[[ Data listing, beginning ]]
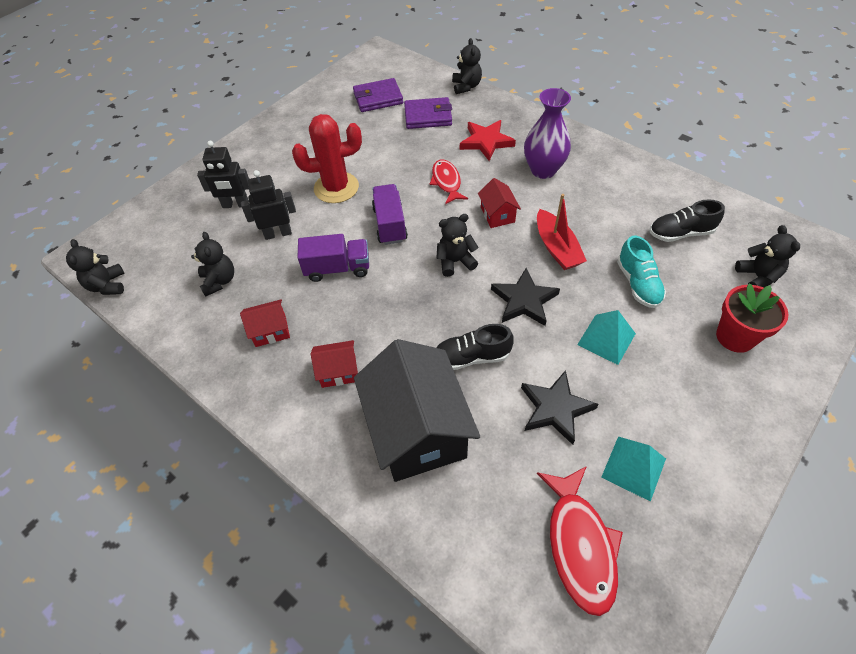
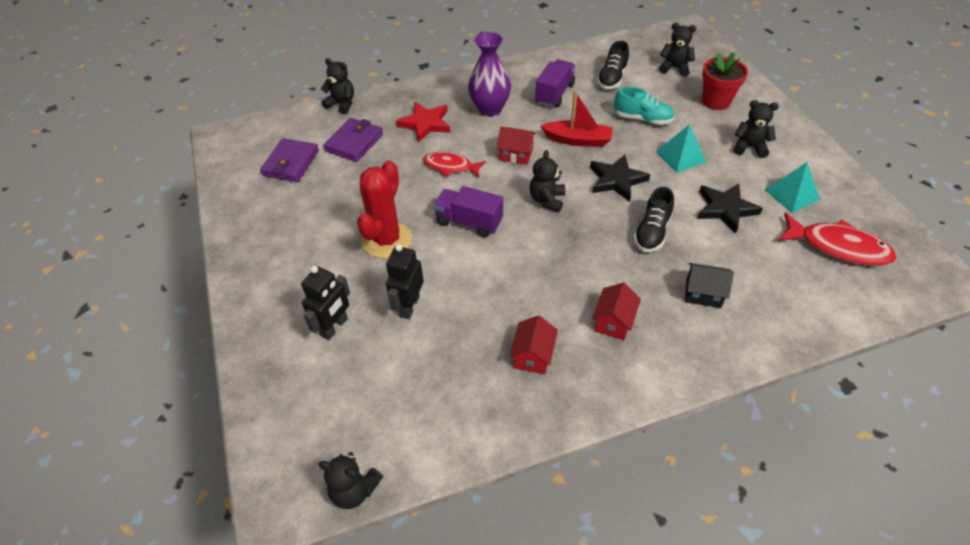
camera: 60 degrees left, 5 degrees down
black teddy bear [191,232,234,297] -> black teddy bear moved to [734,100,779,158]
purple truck [297,234,369,282] -> purple truck moved to [535,59,575,107]
black house [354,339,480,482] -> black house [685,263,734,308], size x0.45

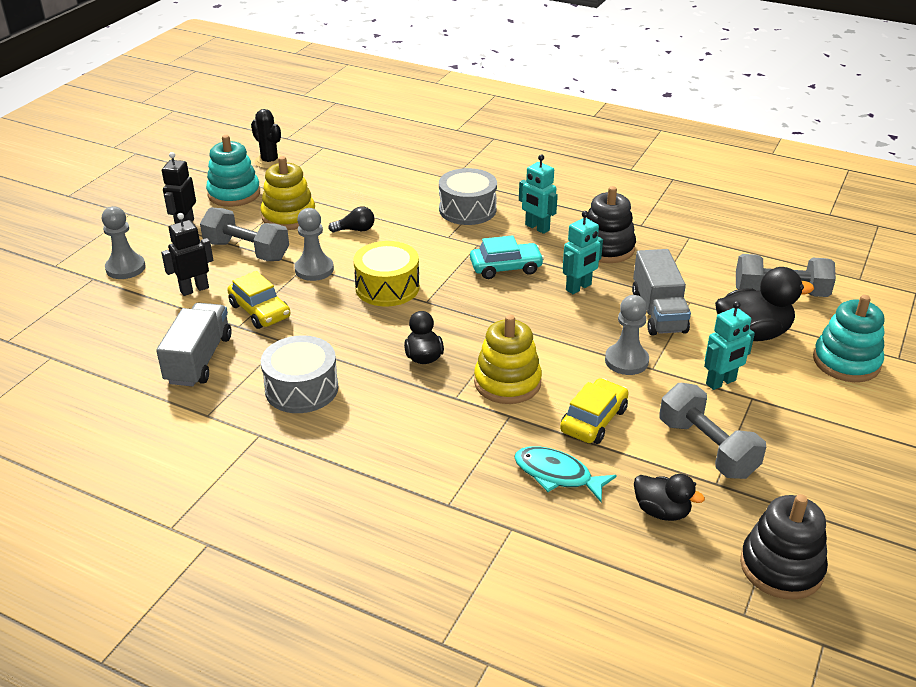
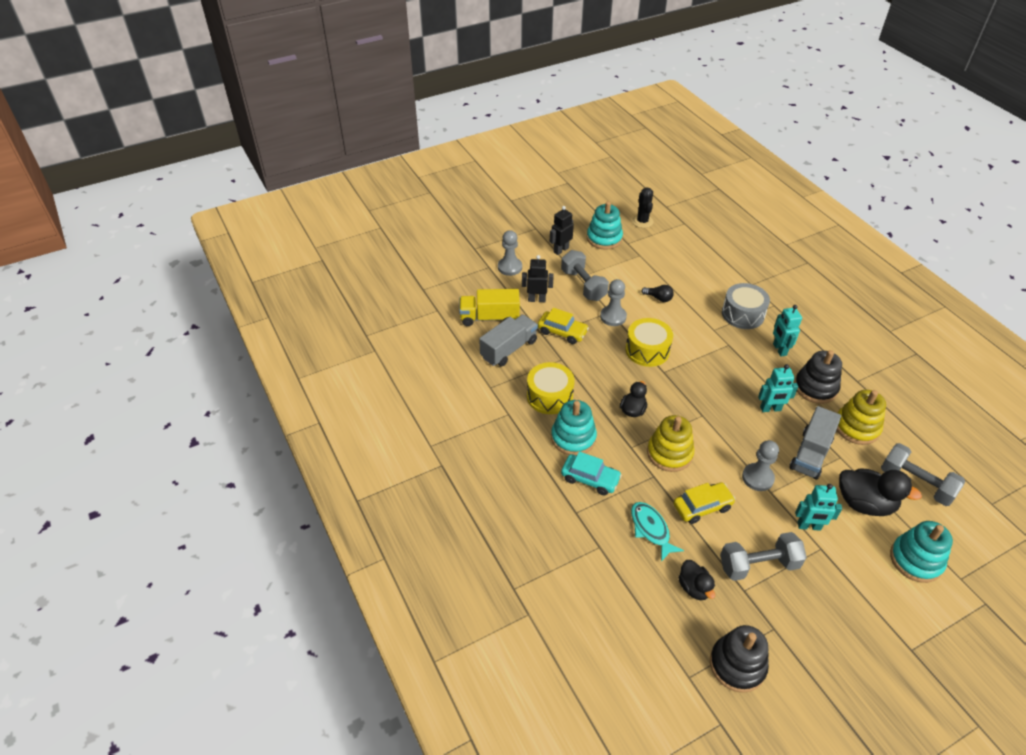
camera: 35 degrees right, 10 degrees up
yellow car [227,271,290,329] -> yellow car turned 60 degrees counterclockwise [538,308,589,344]
yellow stacking toy [261,156,315,230] -> yellow stacking toy moved to [837,390,886,445]
grey drum [261,336,338,413] -> yellow drum [527,362,575,414]
turquoise car [470,235,544,279] -> turquoise car moved to [561,451,622,495]
grey dumbbell [659,383,766,479] -> grey dumbbell turned 75 degrees clockwise [720,532,807,581]
none -> yellow truck [459,289,520,326]
none -> turquoise stacking toy [551,400,597,455]

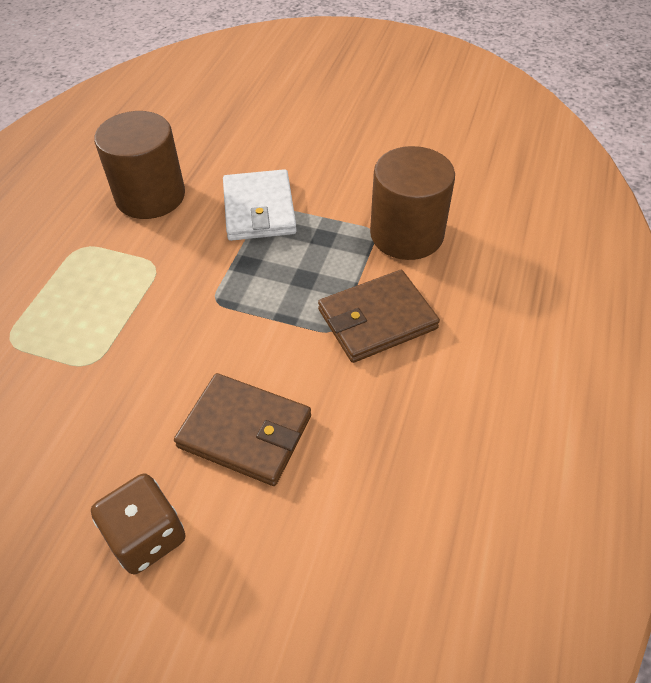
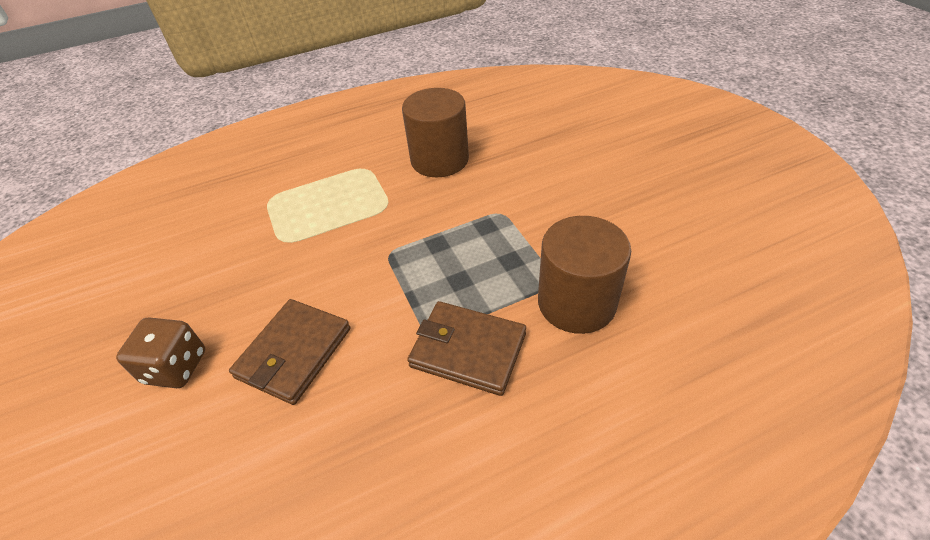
camera: 50 degrees right, 5 degrees down
brown wallet [174,373,311,486] -> brown wallet turned 45 degrees clockwise [229,299,350,405]
white wallet [223,169,297,241] -> none

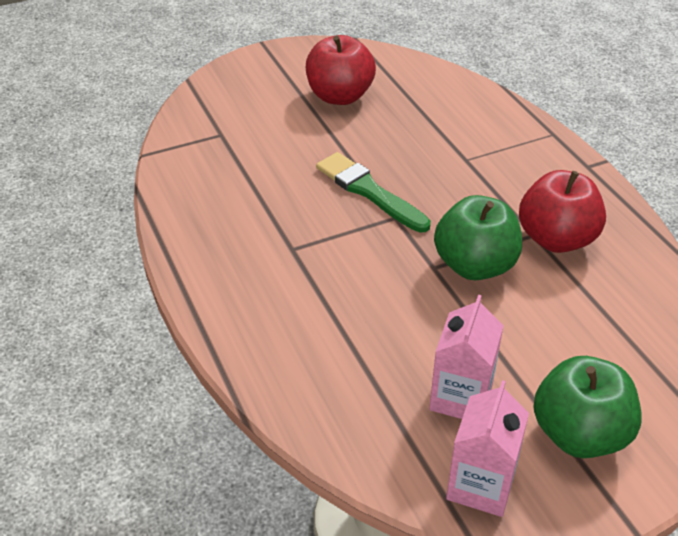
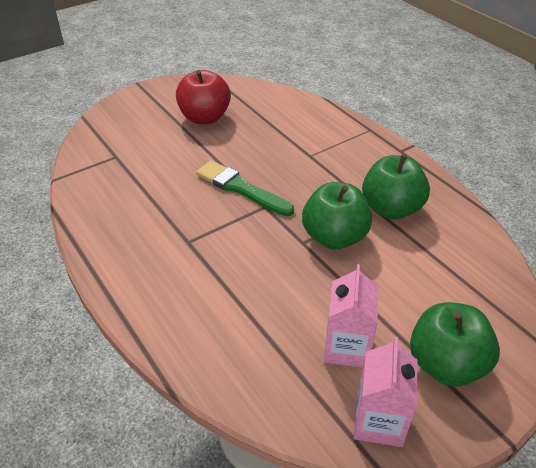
camera: 10 degrees left, 0 degrees up
red apple [519,170,606,253] -> green apple [362,155,430,219]

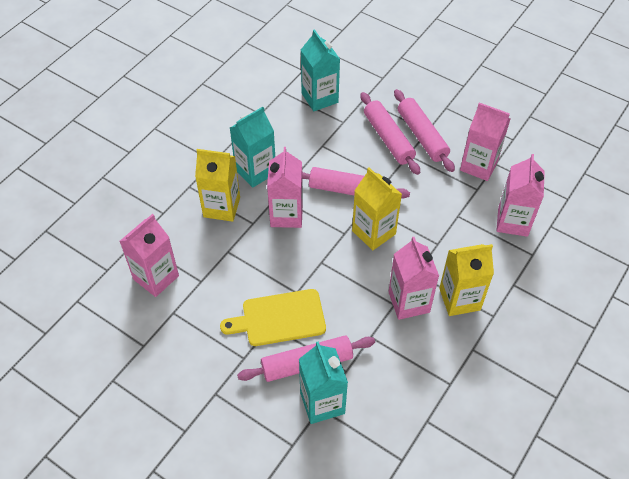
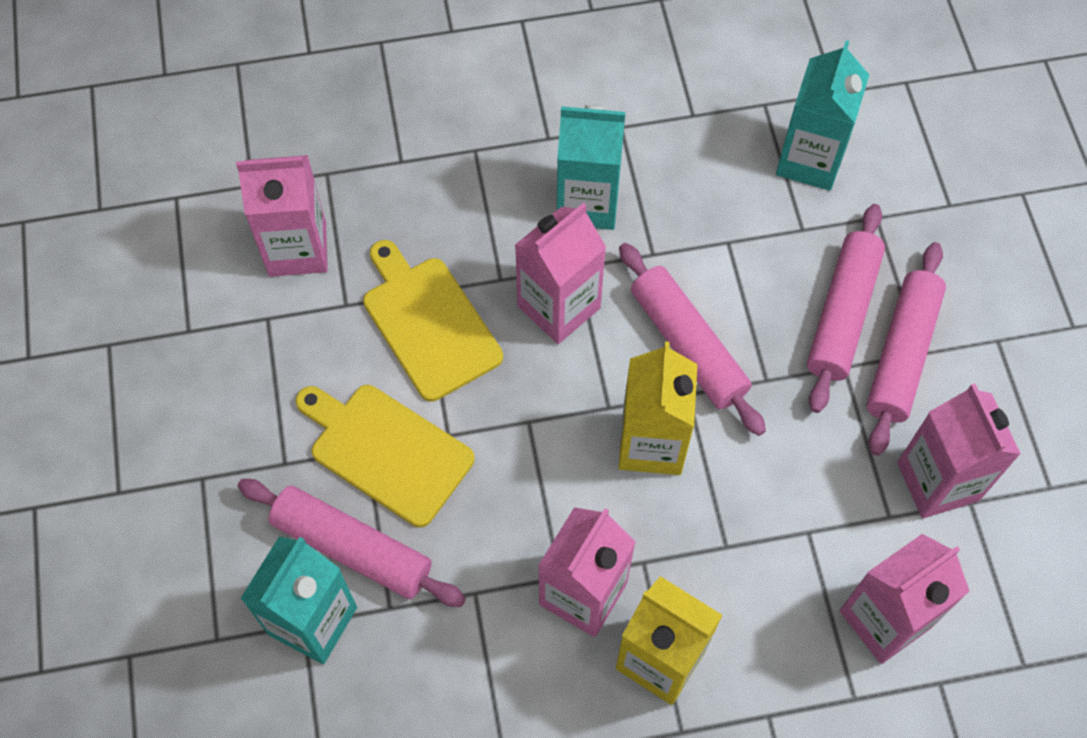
camera: 45 degrees right, 10 degrees up
yellow carton [195,149,240,222] -> none
none -> yellow cutting board [363,240,503,402]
[[ Data listing, end ]]
Above are records; repeat only the lines from the line with "none -> turquoise" through the line with "yellow carton [195,149,240,222] -> none", and leave pictures out.

Answer area:
none -> turquoise stacking toy [551,400,597,455]

camera: 50 degrees right, 5 degrees down
brown wallet [174,373,311,486] -> brown wallet turned 45 degrees clockwise [229,299,350,405]
white wallet [223,169,297,241] -> none

camera: 10 degrees left, 0 degrees up
red apple [519,170,606,253] -> green apple [362,155,430,219]

camera: 45 degrees right, 10 degrees up
yellow carton [195,149,240,222] -> none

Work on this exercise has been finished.